§ **TASK STATEMENT**
Which lines run from the one containing "D1: diode 1N914" to the end of the entries below? Reproduce them exactly, both ends included.

§ **RECORD EXCERPTS**
········
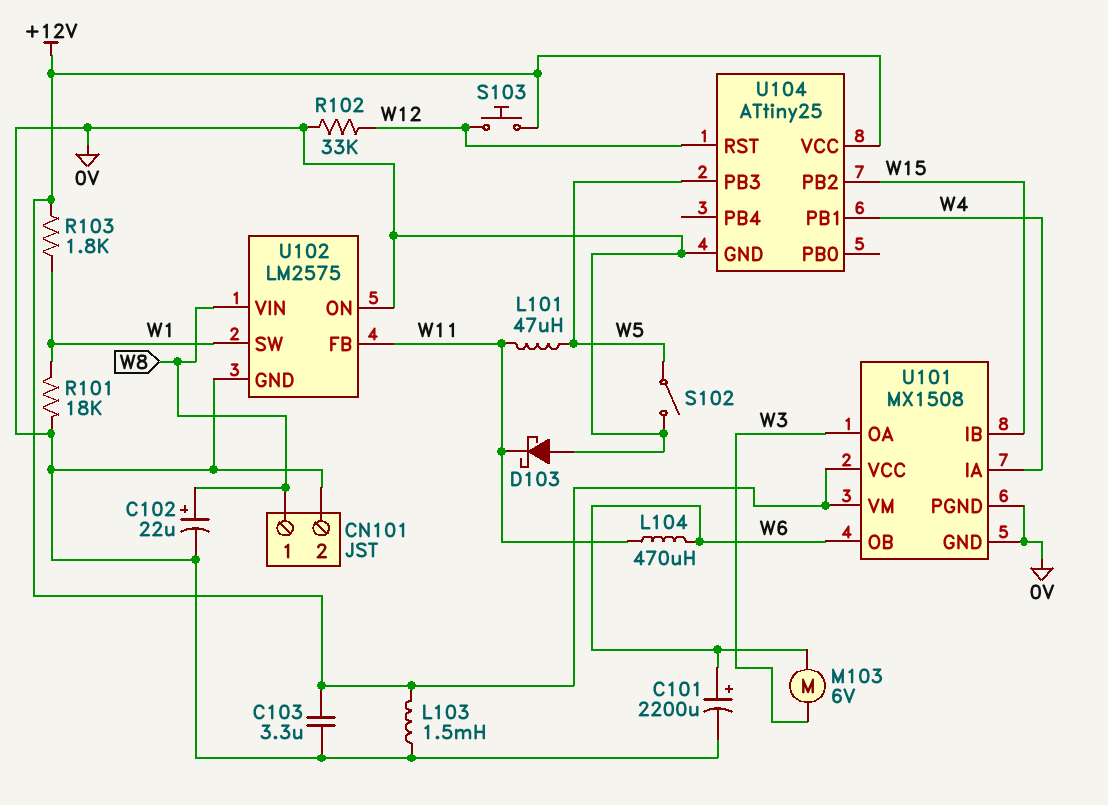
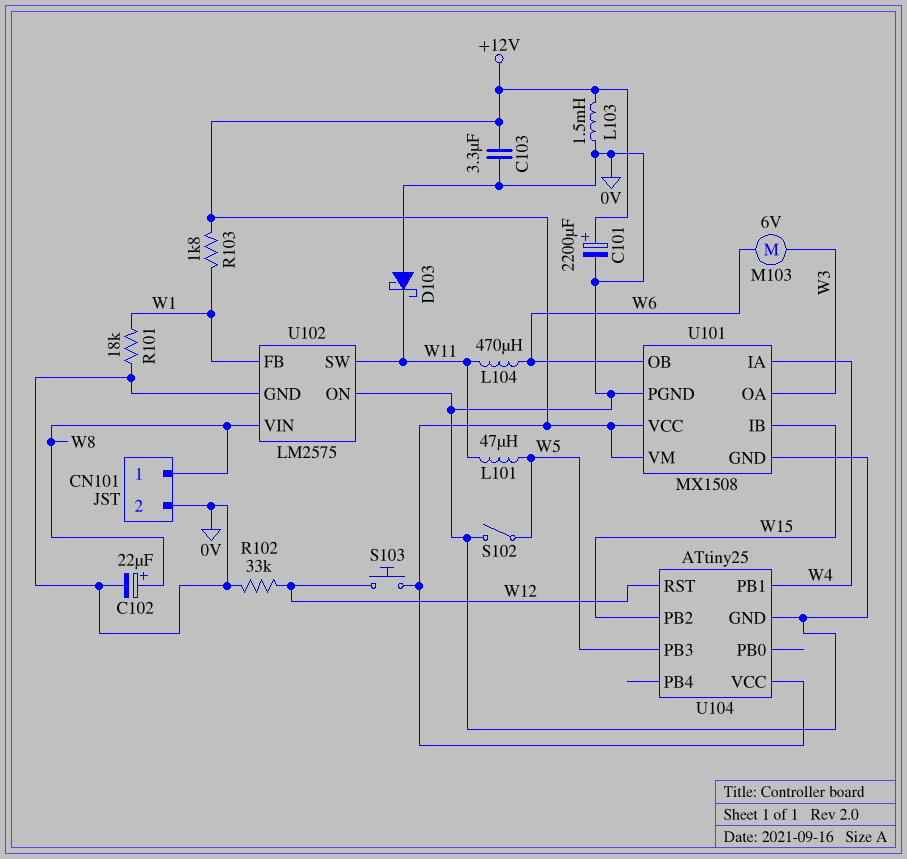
C101: 2200uF (plus W6, minus 0V) -> 2200uF (plus +12V, minus 0V)
U102 pin FB: W11 -> W1
U102 pin SW: W1 -> W11

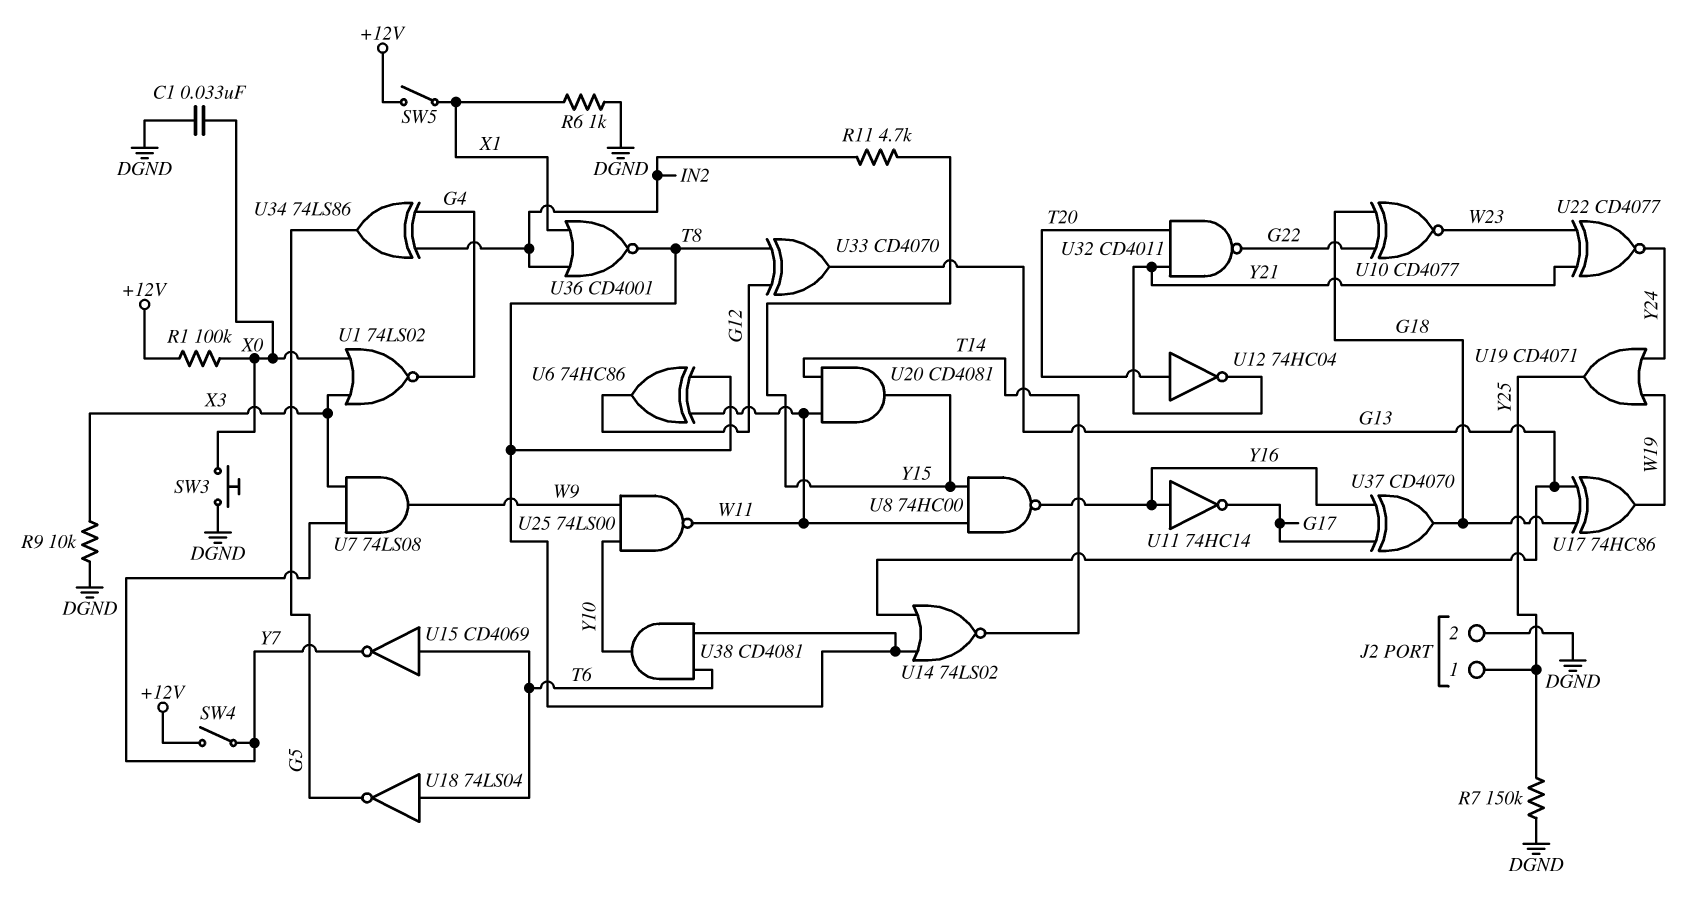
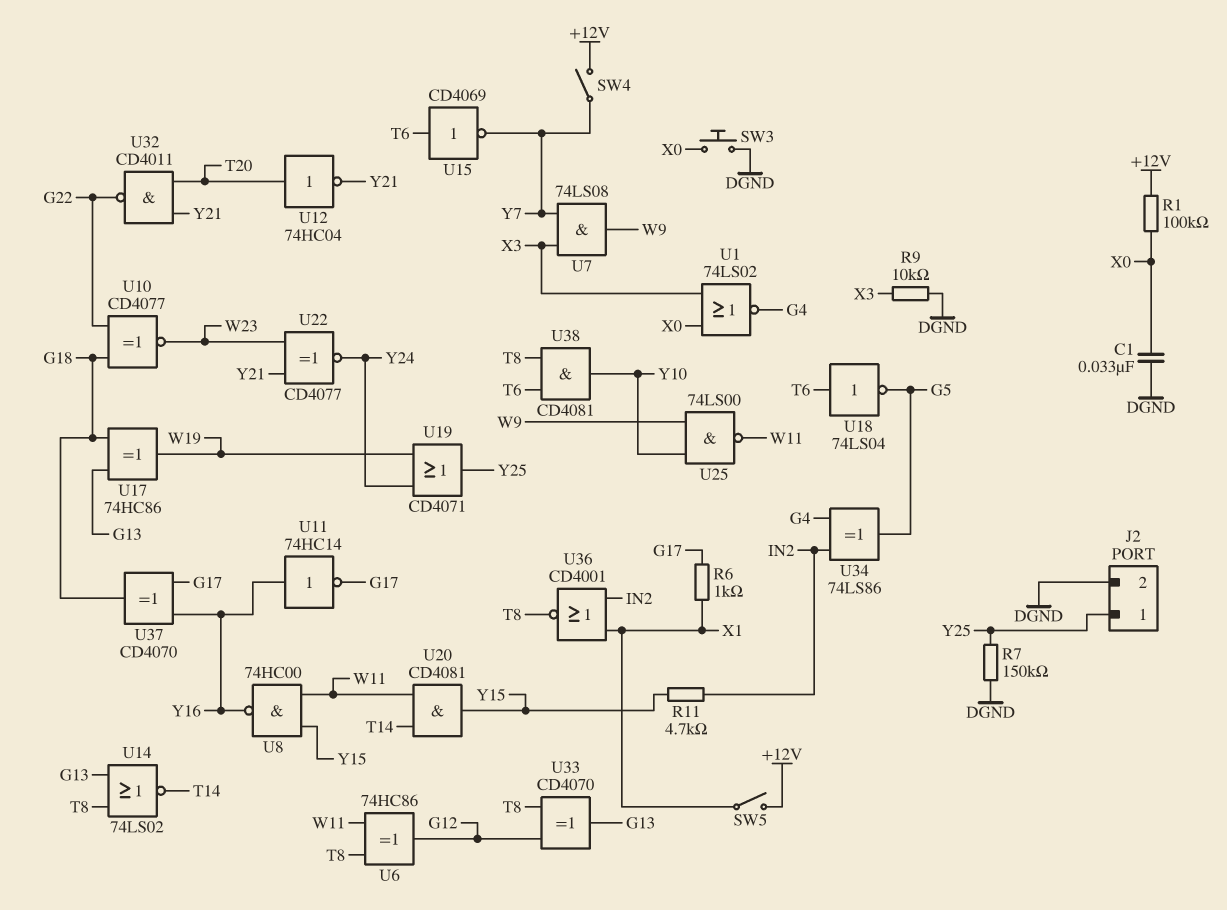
R6: 1k (DGND, X1) -> 1k (G17, X1)

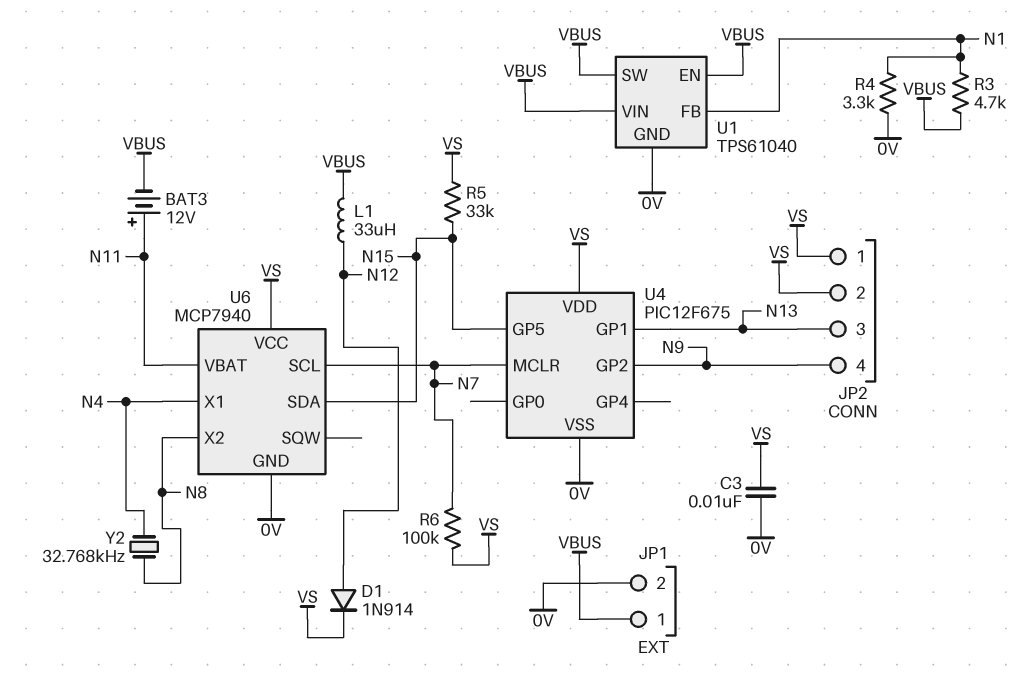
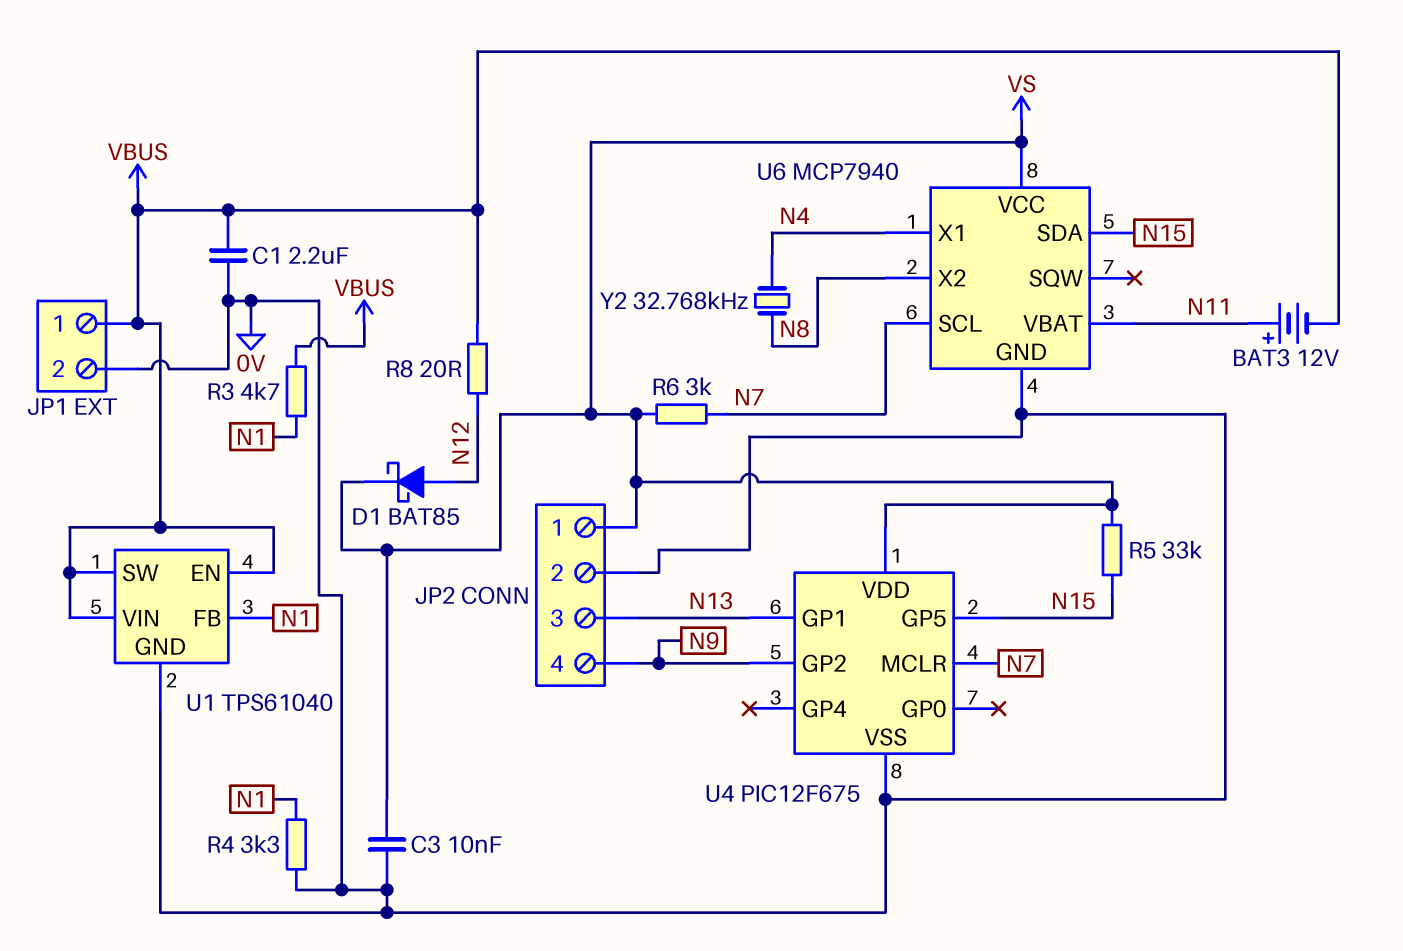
C1: none -> 2.2uF (0V, VBUS)
D1: diode 1N914 (A N12, K VS) -> schottky BAT85 (A N12, K VS)
JP2 pin 2: VS -> 0V
L1: 33uH (N12, VBUS) -> none
R6: 100k (N7, VS) -> 3k (N7, VS)
R8: none -> 20 (N12, VBUS)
········
§ **PROBLEM SOLUTION**
D1: diode 1N914 (A N12, K VS) -> schottky BAT85 (A N12, K VS)
JP2 pin 2: VS -> 0V
L1: 33uH (N12, VBUS) -> none
R6: 100k (N7, VS) -> 3k (N7, VS)
R8: none -> 20 (N12, VBUS)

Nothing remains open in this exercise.